> Data under study

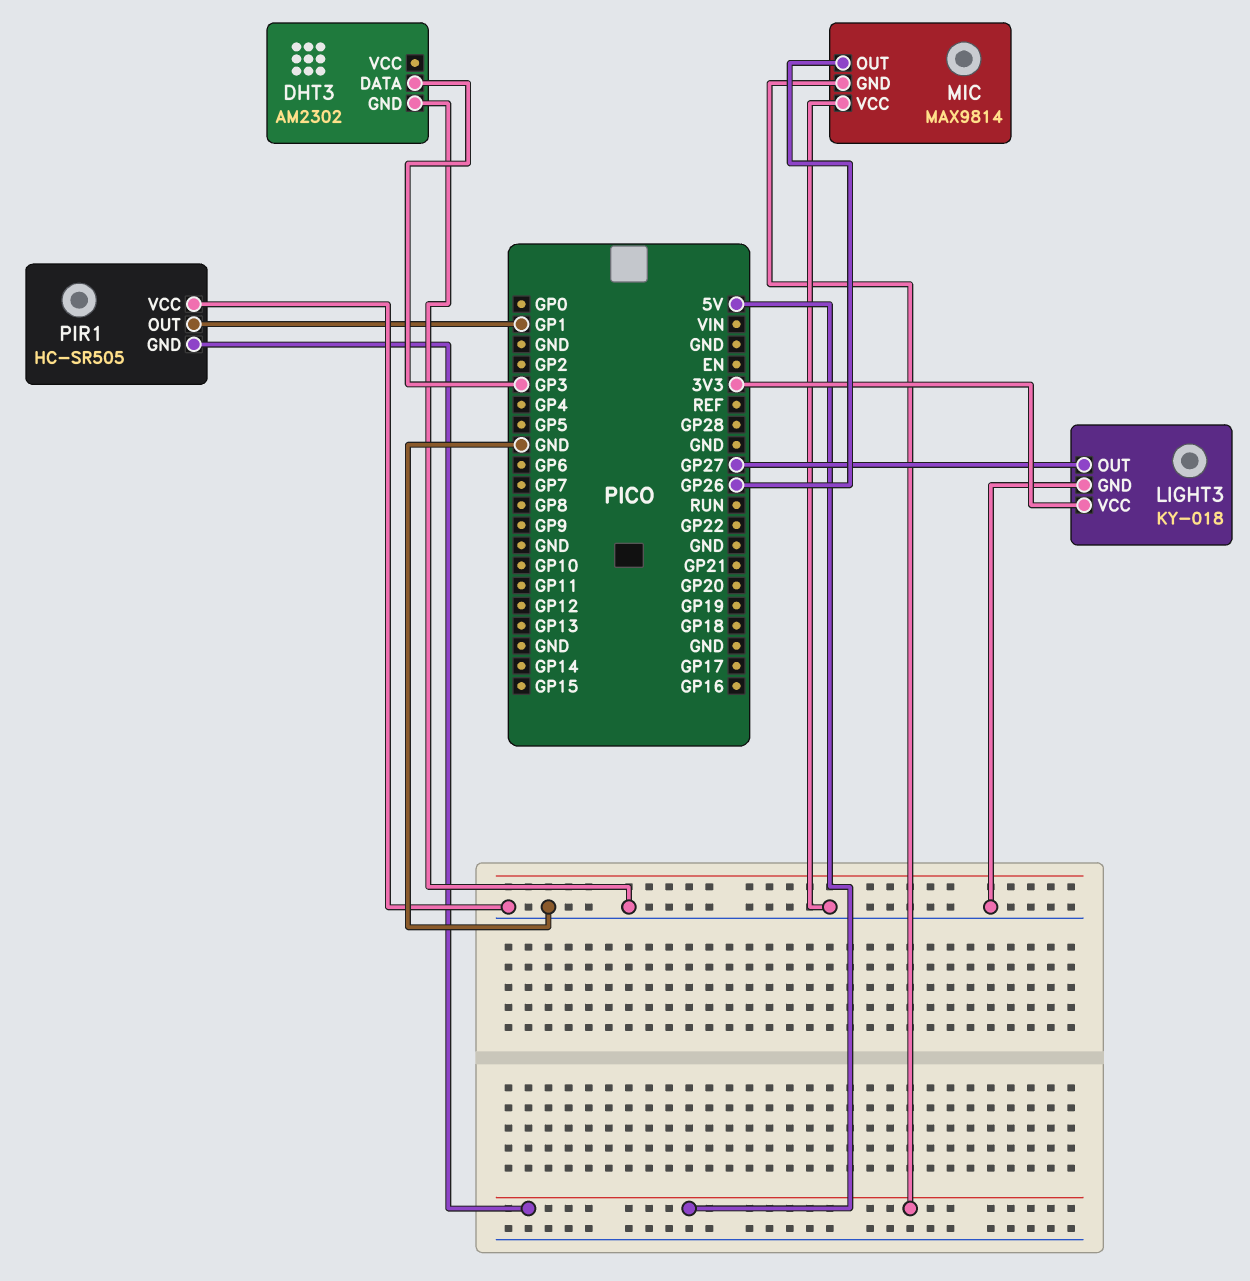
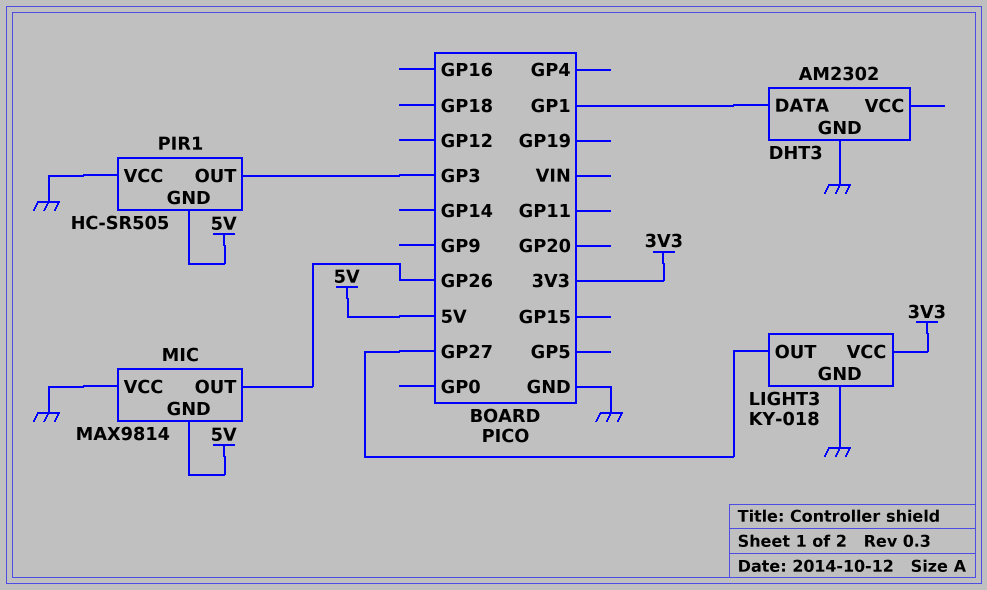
DHT3 pin DATA: GP3 -> GP1
PIR1 pin OUT: GP1 -> GP3

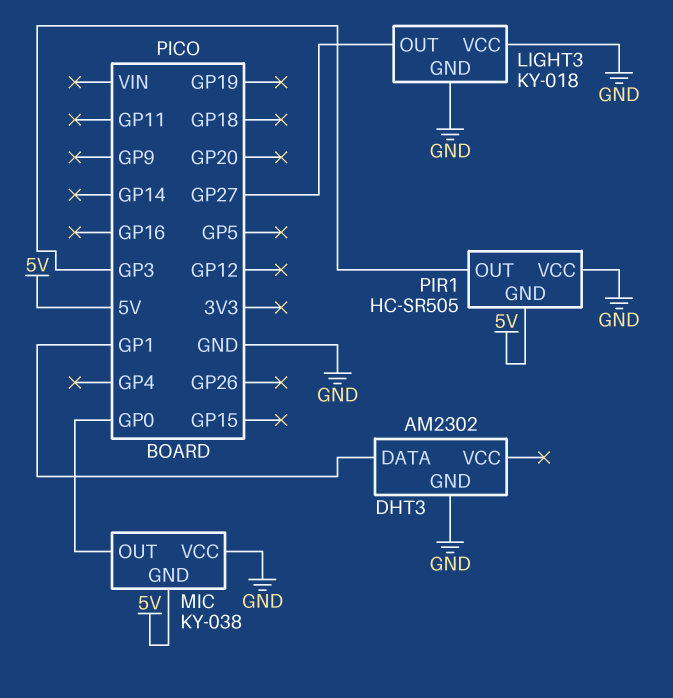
LIGHT3 pin VCC: 3V3 -> GND
MIC: MAX9814 -> KY-038
MIC pin OUT: GP26 -> GP0

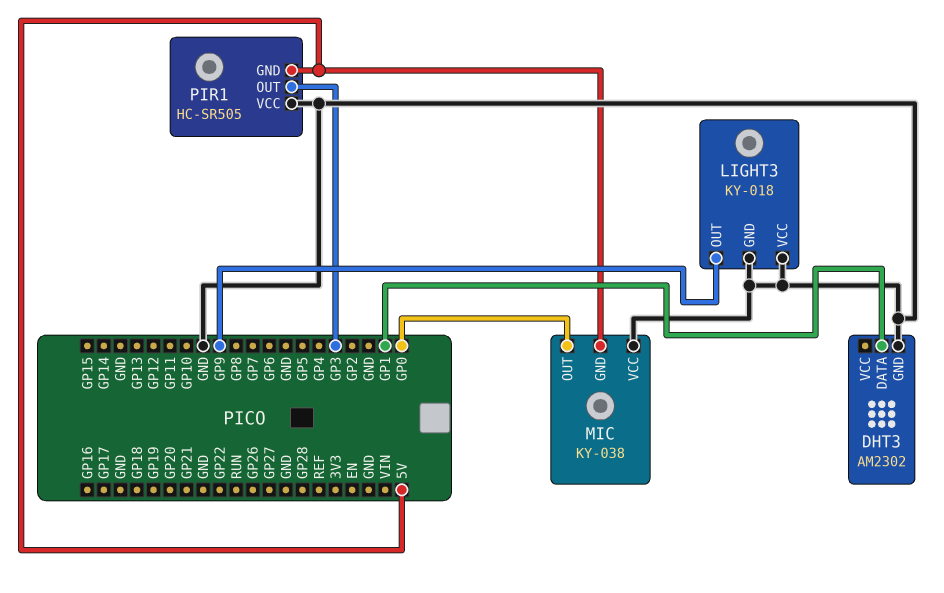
LIGHT3 pin OUT: GP27 -> GP9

> Task description
A verbatim reproduction of each entry is expected, with every picture omitted.

> Solution to the problem
DHT3 pin DATA: GP3 -> GP1
PIR1 pin OUT: GP1 -> GP3

LIGHT3 pin VCC: 3V3 -> GND
MIC: MAX9814 -> KY-038
MIC pin OUT: GP26 -> GP0

LIGHT3 pin OUT: GP27 -> GP9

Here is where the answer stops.